● **Data provided**:
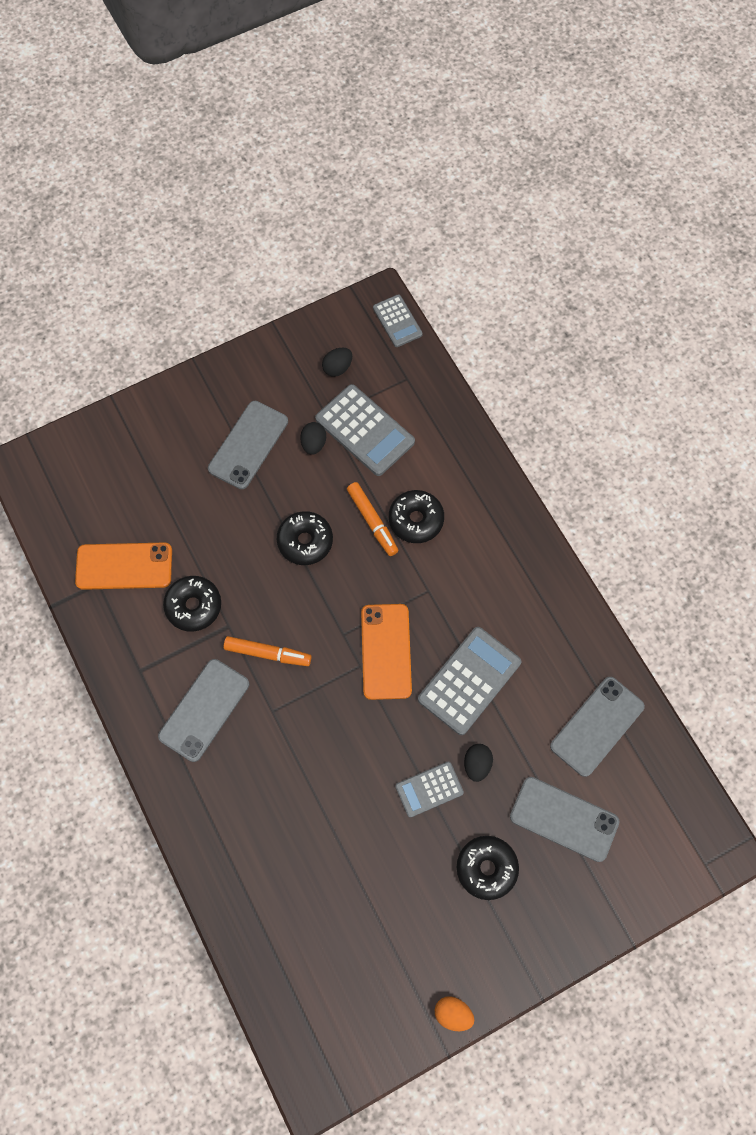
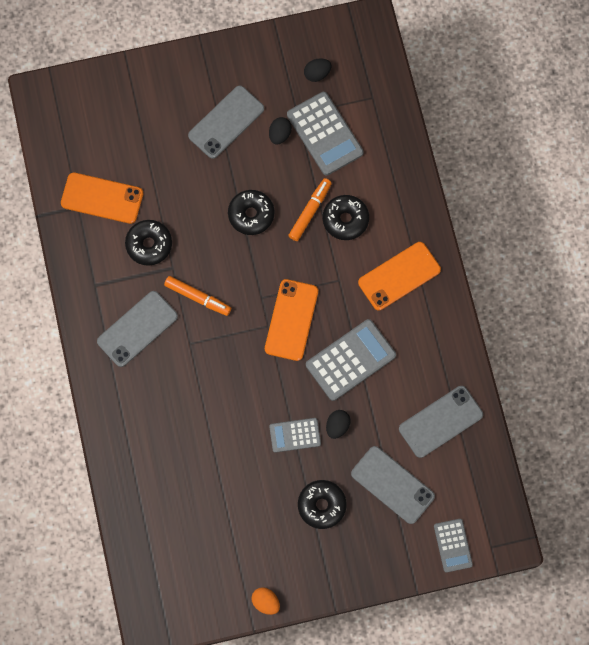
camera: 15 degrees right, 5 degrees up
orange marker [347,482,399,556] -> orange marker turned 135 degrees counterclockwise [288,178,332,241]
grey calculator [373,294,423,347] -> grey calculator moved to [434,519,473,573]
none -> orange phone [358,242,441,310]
...
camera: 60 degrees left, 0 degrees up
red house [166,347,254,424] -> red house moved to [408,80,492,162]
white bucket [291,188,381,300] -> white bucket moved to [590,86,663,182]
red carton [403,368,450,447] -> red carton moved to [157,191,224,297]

● **What you are asked to do**:
Could you return exactly the lines above from the line with "camera: 15 degrees right, 5 degrees up" to the line with "none -> orange phone [358,242,441,310]", both included, and nothing else?

● **Your response**:
camera: 15 degrees right, 5 degrees up
orange marker [347,482,399,556] -> orange marker turned 135 degrees counterclockwise [288,178,332,241]
grey calculator [373,294,423,347] -> grey calculator moved to [434,519,473,573]
none -> orange phone [358,242,441,310]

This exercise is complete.